EXERCISE AIM:
Your answer is the line containing "This is a 0.52" plus every line after it through the end of the records, printed exactly and free of pictures.

------ MATERIAL FOR THE TASK ------

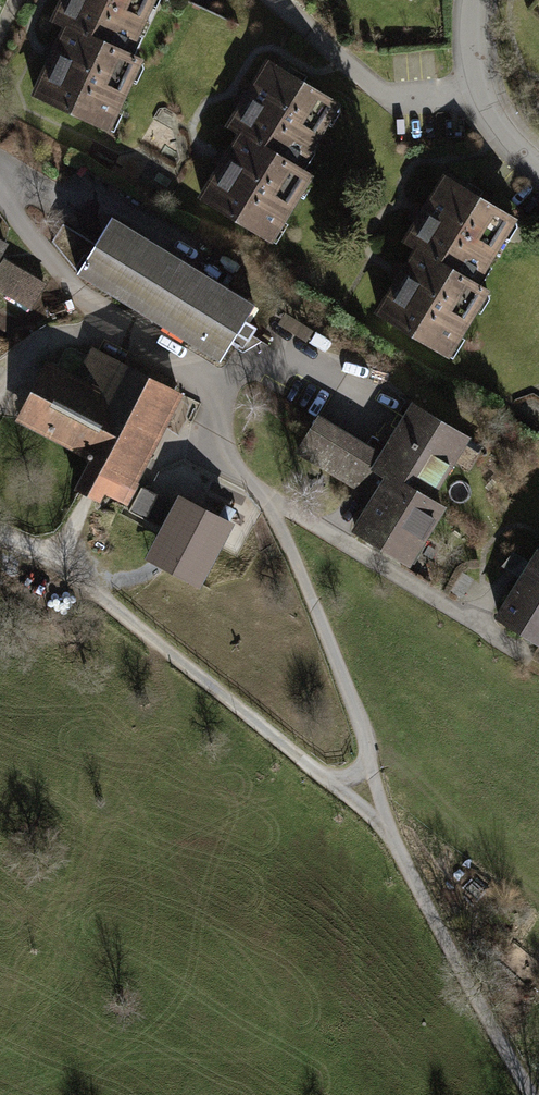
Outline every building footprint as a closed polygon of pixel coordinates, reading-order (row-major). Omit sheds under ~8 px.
[(159,0),(73,0),(53,41),(67,48),(37,112),(115,149),(146,83),(128,74),(163,2),(159,0)] [(419,0),(385,0),(414,13),(419,0)] [(346,117),(276,74),(237,138),(249,146),(207,214),(275,256),(317,188),(306,182),(346,117)] [(520,232),(450,189),(410,253),(423,260),(381,328),(449,370),(490,303),(480,296),(520,232)] [(256,298),(112,210),(75,270),(219,358),(256,298)] [(0,238),(0,259),(9,243),(0,238)] [(5,259),(0,268),(0,295),(32,313),(48,284),(5,259)] [(46,357),(15,419),(89,456),(74,486),(100,500),(105,491),(127,502),(184,390),(91,343),(77,372),(46,357)] [(386,450),(324,414),(302,453),(375,496),(354,531),(412,565),(449,501),(429,489),(466,426),(417,397),(386,450)] [(234,519),(179,491),(174,502),(142,485),(128,512),(160,528),(144,557),(200,586),(234,519)] [(501,624),(538,645),(538,557),(501,624)]
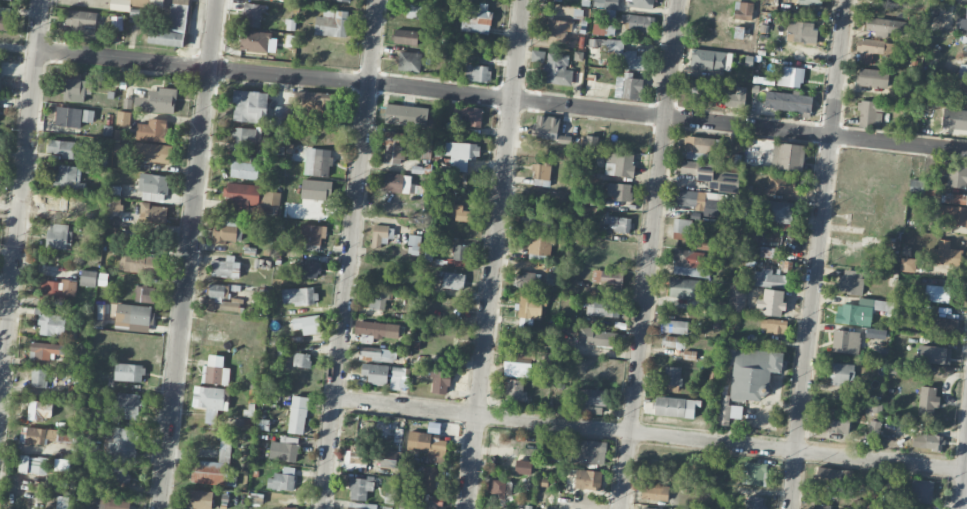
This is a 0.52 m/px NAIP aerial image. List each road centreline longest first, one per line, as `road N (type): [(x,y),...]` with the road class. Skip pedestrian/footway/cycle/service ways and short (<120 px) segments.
road 1 (residential): [(966,151),(37,50)]
road 2 (residential): [(965,469),(226,391)]
road 3 (residential): [(218,0),(160,508)]
road 4 (residential): [(847,0),(790,508)]
road 5 (residential): [(379,0),(322,508)]
road 6 (residential): [(679,0),(623,508)]
road 7 (residential): [(524,0),(468,508)]
road 8 (residential): [(42,0),(0,392)]

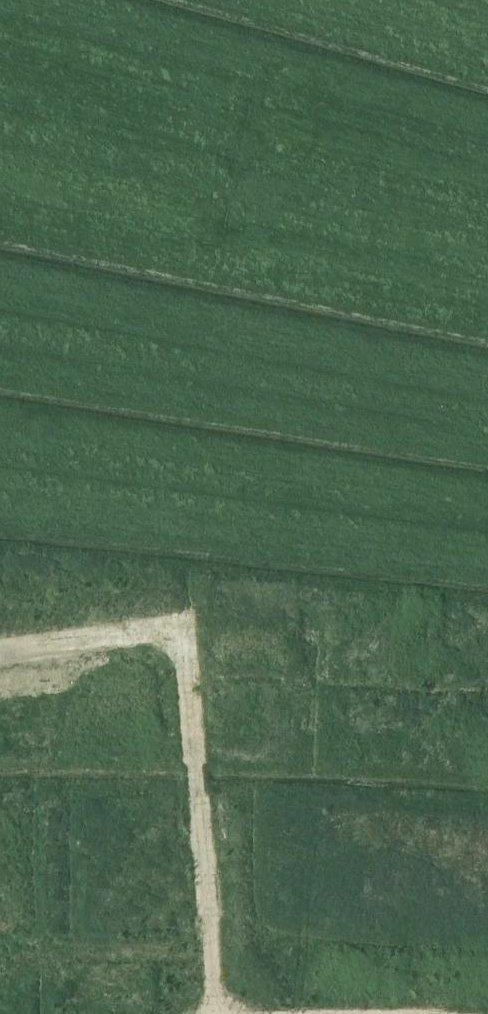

------

RESULT FOR THIS TASK:
This is a 0.52 m/px NAIP aerial image. List each road centreline longest first, one per line, as `road N (type): [(x,y),...]` with the road class. Skip pedestrian/footway/cycle/service ways and short (<120 px) segments.
road 1 (residential): [(966,151),(37,50)]
road 2 (residential): [(965,469),(226,391)]
road 3 (residential): [(218,0),(160,508)]
road 4 (residential): [(847,0),(790,508)]
road 5 (residential): [(379,0),(322,508)]
road 6 (residential): [(679,0),(623,508)]
road 7 (residential): [(524,0),(468,508)]
road 8 (residential): [(42,0),(0,392)]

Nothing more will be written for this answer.